TASK REQUIREMENTS:
Start with the first line of the material. Repeat each line exactly through the one that contains "R2: none -> 15 (BUF, SIG)".

DATA PROVIDED:
*****

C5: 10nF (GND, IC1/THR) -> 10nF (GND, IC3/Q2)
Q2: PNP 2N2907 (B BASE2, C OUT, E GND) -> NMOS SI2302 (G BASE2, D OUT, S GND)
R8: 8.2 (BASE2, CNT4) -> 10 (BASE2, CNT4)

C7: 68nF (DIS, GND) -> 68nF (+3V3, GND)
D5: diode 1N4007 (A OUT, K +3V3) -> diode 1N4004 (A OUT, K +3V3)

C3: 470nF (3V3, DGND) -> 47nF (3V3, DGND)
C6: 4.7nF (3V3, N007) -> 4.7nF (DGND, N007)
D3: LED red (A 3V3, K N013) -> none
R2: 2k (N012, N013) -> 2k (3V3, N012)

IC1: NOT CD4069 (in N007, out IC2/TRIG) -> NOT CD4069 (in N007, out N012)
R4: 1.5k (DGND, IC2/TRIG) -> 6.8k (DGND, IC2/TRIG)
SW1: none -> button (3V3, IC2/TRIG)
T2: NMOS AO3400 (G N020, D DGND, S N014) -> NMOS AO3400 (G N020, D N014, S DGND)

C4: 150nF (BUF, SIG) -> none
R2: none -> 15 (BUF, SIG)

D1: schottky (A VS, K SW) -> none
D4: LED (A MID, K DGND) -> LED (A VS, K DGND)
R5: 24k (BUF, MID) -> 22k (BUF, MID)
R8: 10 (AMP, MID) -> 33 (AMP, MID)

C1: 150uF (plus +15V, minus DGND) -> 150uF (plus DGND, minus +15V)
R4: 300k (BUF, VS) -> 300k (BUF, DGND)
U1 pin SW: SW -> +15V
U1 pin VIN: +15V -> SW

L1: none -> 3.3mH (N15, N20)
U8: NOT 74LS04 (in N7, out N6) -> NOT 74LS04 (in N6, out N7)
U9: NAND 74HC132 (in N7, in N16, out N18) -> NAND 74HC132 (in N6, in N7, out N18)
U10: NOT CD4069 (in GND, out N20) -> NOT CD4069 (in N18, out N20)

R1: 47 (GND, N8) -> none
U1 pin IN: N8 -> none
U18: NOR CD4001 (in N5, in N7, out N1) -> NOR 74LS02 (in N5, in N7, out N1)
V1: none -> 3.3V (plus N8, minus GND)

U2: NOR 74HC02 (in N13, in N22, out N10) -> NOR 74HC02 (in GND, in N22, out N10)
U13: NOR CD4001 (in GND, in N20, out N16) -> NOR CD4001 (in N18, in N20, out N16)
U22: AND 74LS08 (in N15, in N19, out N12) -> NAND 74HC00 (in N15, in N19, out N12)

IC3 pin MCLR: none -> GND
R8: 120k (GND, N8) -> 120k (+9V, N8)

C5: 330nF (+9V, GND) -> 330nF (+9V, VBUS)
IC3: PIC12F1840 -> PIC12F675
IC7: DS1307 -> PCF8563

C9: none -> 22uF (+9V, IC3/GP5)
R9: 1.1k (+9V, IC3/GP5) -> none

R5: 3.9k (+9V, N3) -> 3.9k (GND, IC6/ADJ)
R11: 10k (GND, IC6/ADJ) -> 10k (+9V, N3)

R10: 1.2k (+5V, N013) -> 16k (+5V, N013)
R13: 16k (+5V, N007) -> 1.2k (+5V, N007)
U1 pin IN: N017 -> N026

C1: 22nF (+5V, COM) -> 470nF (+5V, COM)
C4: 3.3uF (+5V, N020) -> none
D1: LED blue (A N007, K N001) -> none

*****

RESPONSE BOX:
C5: 10nF (GND, IC1/THR) -> 10nF (GND, IC3/Q2)
Q2: PNP 2N2907 (B BASE2, C OUT, E GND) -> NMOS SI2302 (G BASE2, D OUT, S GND)
R8: 8.2 (BASE2, CNT4) -> 10 (BASE2, CNT4)

C7: 68nF (DIS, GND) -> 68nF (+3V3, GND)
D5: diode 1N4007 (A OUT, K +3V3) -> diode 1N4004 (A OUT, K +3V3)

C3: 470nF (3V3, DGND) -> 47nF (3V3, DGND)
C6: 4.7nF (3V3, N007) -> 4.7nF (DGND, N007)
D3: LED red (A 3V3, K N013) -> none
R2: 2k (N012, N013) -> 2k (3V3, N012)

IC1: NOT CD4069 (in N007, out IC2/TRIG) -> NOT CD4069 (in N007, out N012)
R4: 1.5k (DGND, IC2/TRIG) -> 6.8k (DGND, IC2/TRIG)
SW1: none -> button (3V3, IC2/TRIG)
T2: NMOS AO3400 (G N020, D DGND, S N014) -> NMOS AO3400 (G N020, D N014, S DGND)

C4: 150nF (BUF, SIG) -> none
R2: none -> 15 (BUF, SIG)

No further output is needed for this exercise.